**WHAT YOU WILL DO**. Working from the top of the records below, reproduce each line exactly, ending once you have written the line containing "D1: diode (A".

======== EXERCISE DATA ========

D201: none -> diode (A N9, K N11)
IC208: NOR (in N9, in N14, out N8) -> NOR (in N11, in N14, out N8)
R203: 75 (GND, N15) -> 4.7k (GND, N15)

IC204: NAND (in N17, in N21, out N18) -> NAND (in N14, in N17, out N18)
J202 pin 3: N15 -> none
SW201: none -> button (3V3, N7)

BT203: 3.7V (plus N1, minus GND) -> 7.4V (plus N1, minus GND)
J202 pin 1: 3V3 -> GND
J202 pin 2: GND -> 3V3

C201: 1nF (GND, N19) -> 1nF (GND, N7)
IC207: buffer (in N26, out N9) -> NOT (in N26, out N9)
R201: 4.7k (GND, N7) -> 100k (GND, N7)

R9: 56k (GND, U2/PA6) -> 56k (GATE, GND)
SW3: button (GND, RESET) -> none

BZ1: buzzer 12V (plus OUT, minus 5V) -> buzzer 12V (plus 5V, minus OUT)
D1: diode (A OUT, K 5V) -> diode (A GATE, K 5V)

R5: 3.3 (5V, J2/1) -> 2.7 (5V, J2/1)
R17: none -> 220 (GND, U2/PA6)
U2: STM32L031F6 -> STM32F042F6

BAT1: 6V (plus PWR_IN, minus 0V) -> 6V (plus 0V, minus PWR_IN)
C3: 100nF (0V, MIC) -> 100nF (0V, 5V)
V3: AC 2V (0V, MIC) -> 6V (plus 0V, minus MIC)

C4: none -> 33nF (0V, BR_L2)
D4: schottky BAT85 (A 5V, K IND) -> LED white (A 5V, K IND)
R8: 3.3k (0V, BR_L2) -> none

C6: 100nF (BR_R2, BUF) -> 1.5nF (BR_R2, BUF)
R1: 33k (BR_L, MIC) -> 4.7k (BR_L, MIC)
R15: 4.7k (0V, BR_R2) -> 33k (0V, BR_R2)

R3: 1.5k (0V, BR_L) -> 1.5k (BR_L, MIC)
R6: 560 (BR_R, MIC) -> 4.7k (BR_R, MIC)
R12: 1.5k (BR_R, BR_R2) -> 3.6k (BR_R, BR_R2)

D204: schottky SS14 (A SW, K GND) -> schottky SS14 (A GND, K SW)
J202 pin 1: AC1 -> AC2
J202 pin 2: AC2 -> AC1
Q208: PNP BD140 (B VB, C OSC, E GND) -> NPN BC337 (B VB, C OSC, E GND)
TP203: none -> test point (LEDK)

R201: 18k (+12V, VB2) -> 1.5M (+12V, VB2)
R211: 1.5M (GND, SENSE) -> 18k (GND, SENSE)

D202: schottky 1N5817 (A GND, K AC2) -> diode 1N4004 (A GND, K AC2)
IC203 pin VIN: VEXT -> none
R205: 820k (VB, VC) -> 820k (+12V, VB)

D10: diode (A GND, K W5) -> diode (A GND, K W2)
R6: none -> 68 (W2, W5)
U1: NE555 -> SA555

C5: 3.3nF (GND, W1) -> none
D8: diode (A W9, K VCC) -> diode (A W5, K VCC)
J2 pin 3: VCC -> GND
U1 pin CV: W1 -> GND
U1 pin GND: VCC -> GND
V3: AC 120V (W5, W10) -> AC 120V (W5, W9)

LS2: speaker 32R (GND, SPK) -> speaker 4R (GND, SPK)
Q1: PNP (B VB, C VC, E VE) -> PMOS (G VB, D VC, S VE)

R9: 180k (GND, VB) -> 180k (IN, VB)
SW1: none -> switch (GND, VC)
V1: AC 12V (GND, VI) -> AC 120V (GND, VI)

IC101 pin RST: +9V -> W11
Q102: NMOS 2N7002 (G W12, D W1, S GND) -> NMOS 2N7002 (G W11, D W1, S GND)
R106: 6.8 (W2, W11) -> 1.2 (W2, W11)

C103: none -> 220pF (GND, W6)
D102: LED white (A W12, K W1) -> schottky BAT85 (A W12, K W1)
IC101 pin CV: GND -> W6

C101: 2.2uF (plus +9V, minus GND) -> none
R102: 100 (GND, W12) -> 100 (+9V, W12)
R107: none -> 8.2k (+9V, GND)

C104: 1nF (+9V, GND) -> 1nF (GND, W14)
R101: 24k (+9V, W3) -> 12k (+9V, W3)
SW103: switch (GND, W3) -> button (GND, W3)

========

**TASK ANSWER**.
D201: none -> diode (A N9, K N11)
IC208: NOR (in N9, in N14, out N8) -> NOR (in N11, in N14, out N8)
R203: 75 (GND, N15) -> 4.7k (GND, N15)

IC204: NAND (in N17, in N21, out N18) -> NAND (in N14, in N17, out N18)
J202 pin 3: N15 -> none
SW201: none -> button (3V3, N7)

BT203: 3.7V (plus N1, minus GND) -> 7.4V (plus N1, minus GND)
J202 pin 1: 3V3 -> GND
J202 pin 2: GND -> 3V3

C201: 1nF (GND, N19) -> 1nF (GND, N7)
IC207: buffer (in N26, out N9) -> NOT (in N26, out N9)
R201: 4.7k (GND, N7) -> 100k (GND, N7)

R9: 56k (GND, U2/PA6) -> 56k (GATE, GND)
SW3: button (GND, RESET) -> none

BZ1: buzzer 12V (plus OUT, minus 5V) -> buzzer 12V (plus 5V, minus OUT)
D1: diode (A OUT, K 5V) -> diode (A GATE, K 5V)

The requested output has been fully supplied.